YOUR GOAL
Leaving all pictures aside, write out the records below precisely as given.

[Object matching data]
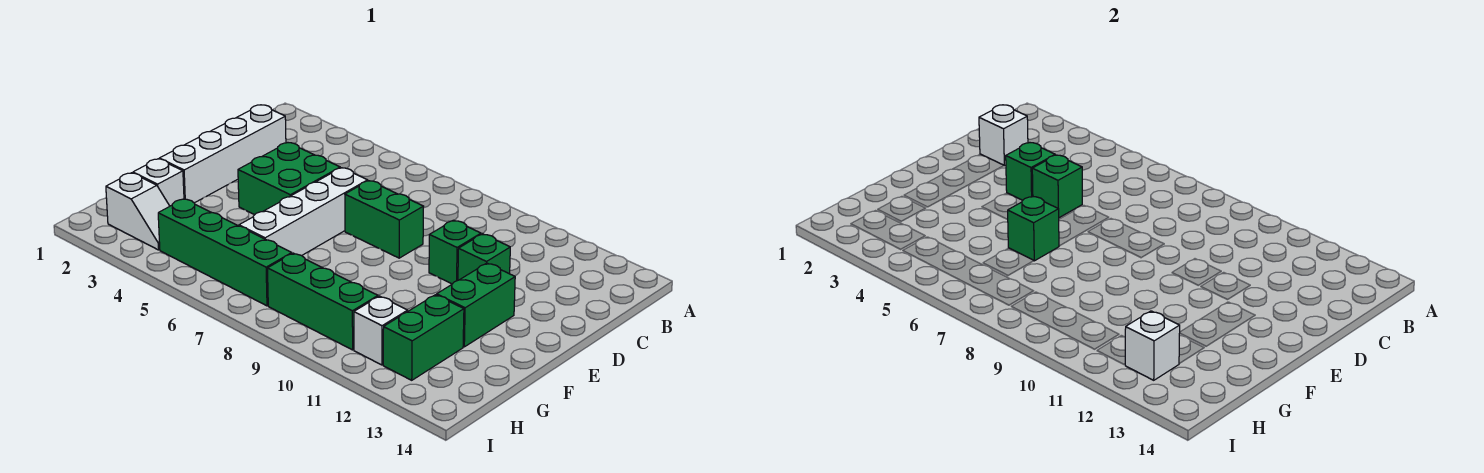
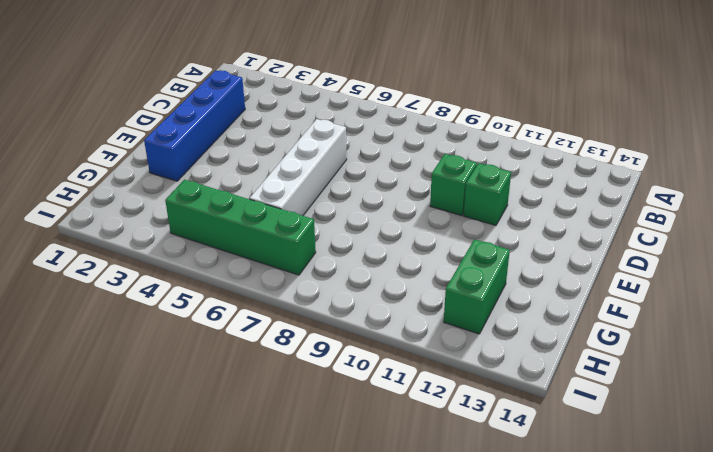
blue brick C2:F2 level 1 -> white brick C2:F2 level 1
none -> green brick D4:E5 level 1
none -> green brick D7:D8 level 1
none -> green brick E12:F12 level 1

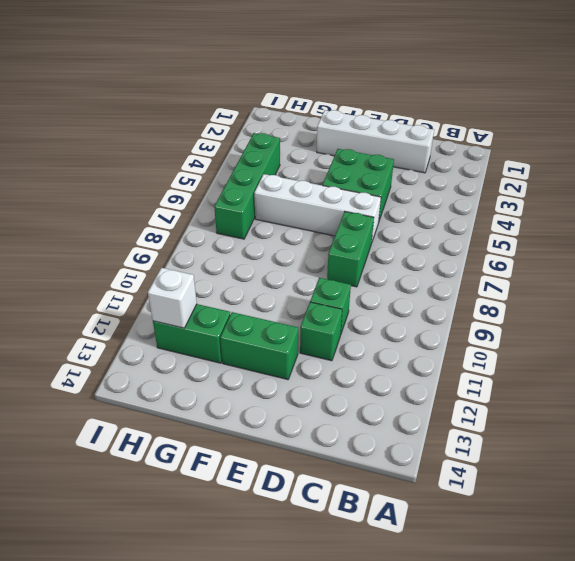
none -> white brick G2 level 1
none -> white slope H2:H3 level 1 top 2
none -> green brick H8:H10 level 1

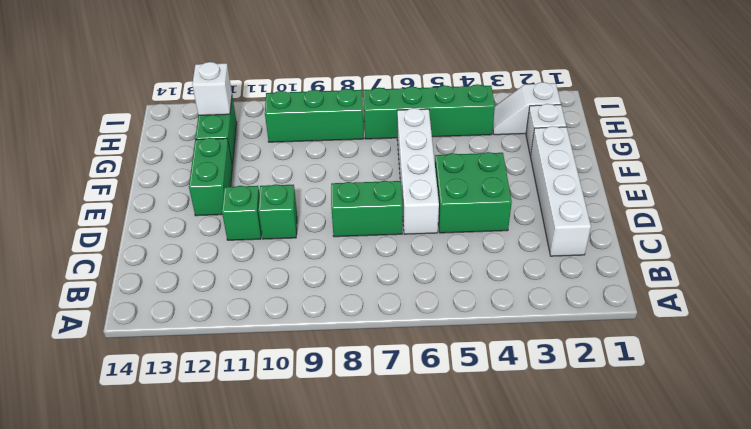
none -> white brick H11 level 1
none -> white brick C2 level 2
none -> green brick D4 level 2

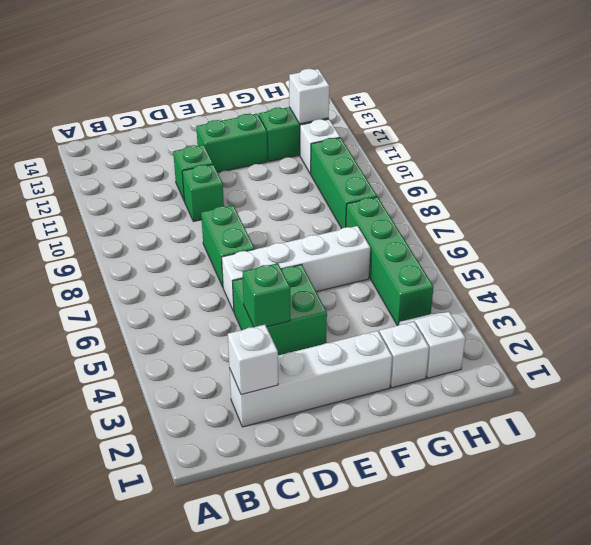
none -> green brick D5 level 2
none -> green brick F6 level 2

TASK RESULT
blue brick C2:F2 level 1 -> white brick C2:F2 level 1
none -> green brick D4:E5 level 1
none -> green brick D7:D8 level 1
none -> green brick E12:F12 level 1

none -> white brick G2 level 1
none -> white slope H2:H3 level 1 top 2
none -> green brick H8:H10 level 1

none -> white brick H11 level 1
none -> white brick C2 level 2
none -> green brick D4 level 2

none -> green brick D5 level 2
none -> green brick F6 level 2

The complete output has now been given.